TASK GOAL:
Find out how many lines of the material contain the string "Orders" and give only that figure.

★ ★ ★

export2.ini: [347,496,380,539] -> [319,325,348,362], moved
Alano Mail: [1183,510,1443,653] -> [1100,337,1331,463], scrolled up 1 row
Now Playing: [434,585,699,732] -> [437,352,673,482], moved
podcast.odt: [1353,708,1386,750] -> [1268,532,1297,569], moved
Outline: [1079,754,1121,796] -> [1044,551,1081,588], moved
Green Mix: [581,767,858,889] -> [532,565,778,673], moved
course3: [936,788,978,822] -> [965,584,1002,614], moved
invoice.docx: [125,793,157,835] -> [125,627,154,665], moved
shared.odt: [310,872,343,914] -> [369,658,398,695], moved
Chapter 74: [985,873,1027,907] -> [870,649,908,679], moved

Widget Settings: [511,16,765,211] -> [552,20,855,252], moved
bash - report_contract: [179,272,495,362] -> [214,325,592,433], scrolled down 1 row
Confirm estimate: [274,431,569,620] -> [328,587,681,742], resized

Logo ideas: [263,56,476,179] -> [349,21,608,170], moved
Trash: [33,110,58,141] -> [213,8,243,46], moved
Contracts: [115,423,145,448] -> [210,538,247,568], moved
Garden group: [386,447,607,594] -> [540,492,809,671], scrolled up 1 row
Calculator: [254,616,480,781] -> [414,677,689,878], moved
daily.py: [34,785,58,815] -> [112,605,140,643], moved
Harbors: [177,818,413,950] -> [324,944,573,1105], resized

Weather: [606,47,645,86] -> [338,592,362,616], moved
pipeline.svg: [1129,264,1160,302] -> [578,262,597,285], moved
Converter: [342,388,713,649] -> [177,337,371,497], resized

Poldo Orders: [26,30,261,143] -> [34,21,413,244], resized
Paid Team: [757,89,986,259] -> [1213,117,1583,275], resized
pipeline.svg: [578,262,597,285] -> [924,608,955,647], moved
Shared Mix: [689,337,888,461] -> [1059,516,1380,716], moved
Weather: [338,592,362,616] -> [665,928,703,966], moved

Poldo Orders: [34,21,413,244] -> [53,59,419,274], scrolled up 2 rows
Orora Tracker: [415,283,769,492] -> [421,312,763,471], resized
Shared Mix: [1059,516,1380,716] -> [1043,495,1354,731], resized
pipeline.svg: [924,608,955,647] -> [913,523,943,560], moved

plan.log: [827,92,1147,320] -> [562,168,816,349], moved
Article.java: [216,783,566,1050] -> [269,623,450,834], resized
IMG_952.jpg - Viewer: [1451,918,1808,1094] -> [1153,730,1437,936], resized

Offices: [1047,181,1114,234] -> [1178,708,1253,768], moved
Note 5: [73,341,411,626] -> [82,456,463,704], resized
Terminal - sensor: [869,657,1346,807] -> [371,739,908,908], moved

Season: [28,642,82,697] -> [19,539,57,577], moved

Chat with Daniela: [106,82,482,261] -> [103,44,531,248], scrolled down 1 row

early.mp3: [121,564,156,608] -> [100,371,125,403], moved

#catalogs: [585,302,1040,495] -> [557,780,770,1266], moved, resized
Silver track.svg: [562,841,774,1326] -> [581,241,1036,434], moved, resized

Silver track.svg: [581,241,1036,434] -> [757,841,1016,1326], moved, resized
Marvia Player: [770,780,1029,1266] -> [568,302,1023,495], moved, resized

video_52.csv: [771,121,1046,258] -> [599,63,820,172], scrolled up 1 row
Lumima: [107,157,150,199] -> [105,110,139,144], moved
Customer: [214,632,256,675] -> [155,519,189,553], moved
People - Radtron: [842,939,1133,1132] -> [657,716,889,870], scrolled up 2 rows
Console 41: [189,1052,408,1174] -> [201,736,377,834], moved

★ ★ ★

REPLY:
2